WORK TASK: For each line below that contains the string "cross", copy that line.

Object displacement listings:
________

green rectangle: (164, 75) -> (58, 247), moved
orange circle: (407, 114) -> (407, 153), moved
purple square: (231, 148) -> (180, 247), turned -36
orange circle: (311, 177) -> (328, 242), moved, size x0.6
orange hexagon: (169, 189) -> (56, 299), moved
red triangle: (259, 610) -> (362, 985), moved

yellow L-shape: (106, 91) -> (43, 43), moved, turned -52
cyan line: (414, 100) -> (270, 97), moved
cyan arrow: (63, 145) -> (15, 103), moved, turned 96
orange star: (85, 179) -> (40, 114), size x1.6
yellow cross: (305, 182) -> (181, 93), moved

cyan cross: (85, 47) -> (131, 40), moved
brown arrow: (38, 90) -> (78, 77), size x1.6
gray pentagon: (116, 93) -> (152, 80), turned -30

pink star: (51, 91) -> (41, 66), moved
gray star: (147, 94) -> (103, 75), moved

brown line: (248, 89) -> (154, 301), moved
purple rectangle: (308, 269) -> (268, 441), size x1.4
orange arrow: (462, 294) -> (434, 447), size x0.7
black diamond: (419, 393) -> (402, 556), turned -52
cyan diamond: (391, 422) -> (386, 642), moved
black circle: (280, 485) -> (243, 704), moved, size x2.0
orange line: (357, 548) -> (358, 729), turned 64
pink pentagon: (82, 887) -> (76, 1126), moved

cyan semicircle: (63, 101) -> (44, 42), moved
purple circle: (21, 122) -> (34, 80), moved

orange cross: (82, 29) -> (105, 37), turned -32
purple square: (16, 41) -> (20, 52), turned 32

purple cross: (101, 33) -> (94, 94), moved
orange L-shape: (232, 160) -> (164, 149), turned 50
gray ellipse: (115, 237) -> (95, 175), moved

________

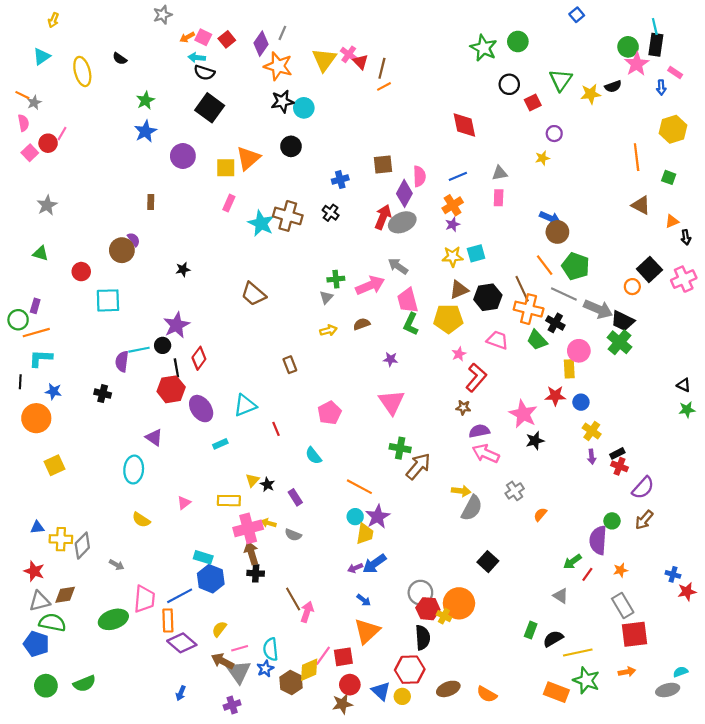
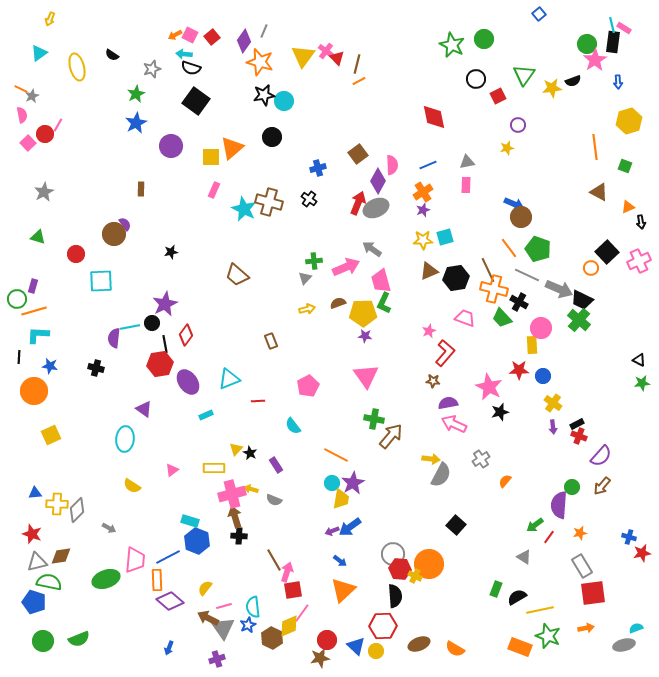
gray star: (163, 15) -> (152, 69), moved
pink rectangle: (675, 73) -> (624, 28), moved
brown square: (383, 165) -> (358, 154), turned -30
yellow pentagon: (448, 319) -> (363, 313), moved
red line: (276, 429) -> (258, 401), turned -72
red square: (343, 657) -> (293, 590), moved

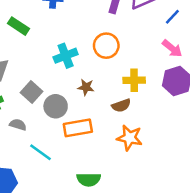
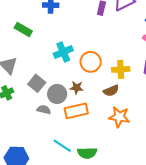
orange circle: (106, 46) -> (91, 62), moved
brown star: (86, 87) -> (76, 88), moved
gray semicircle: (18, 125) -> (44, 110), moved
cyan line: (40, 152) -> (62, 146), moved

________

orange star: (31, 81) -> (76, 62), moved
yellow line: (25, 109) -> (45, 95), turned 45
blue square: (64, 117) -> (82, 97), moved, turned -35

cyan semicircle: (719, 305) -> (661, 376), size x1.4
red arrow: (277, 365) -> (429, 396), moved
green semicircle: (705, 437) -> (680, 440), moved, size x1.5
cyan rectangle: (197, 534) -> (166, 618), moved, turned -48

________

RESULT OF THE TASK:
yellow cross: (305, 182) -> (181, 93), moved
cyan cross: (85, 47) -> (131, 40), moved
orange cross: (82, 29) -> (105, 37), turned -32
purple cross: (101, 33) -> (94, 94), moved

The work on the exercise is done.